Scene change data
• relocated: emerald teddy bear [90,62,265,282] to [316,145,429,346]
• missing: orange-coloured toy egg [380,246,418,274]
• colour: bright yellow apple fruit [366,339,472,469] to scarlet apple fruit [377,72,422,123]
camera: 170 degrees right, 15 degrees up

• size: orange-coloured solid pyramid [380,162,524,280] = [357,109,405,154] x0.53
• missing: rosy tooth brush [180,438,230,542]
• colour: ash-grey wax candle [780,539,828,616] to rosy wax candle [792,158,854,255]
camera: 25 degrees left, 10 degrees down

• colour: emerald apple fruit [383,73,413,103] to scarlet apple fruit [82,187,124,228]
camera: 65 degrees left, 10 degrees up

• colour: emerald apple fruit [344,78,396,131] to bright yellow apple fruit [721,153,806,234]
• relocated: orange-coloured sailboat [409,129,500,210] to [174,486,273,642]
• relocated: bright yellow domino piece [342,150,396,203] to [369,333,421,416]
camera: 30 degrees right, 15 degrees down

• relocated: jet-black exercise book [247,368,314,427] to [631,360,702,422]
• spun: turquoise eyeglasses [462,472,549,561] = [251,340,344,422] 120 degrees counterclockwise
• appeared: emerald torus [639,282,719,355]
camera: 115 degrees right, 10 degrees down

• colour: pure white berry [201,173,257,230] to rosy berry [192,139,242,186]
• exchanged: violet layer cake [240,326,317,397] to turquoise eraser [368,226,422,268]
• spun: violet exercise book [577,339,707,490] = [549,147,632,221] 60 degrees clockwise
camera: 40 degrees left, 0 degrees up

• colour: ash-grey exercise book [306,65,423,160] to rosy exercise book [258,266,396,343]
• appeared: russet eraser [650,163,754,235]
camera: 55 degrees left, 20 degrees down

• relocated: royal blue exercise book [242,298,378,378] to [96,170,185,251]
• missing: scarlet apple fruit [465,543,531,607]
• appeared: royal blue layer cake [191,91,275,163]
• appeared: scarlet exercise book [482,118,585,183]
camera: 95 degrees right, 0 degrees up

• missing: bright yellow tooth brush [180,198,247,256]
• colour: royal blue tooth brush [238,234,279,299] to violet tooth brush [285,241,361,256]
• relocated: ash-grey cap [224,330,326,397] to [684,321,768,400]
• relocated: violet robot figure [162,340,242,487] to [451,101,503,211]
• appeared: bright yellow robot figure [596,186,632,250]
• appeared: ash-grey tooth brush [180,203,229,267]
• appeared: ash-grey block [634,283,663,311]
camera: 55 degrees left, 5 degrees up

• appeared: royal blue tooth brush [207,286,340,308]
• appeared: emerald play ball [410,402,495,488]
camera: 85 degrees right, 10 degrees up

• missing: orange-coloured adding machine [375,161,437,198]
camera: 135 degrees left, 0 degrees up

WHAT TO WORK ON: Would you retype the lines above from the one with "apple fruit [721,153,806,234]" down to the one with "[342,150,396,203] to [369,333,421,416]", word for word, both ends included and no other lines?

TASK ANSWER:
• colour: emerald apple fruit [344,78,396,131] to bright yellow apple fruit [721,153,806,234]
• relocated: orange-coloured sailboat [409,129,500,210] to [174,486,273,642]
• relocated: bright yellow domino piece [342,150,396,203] to [369,333,421,416]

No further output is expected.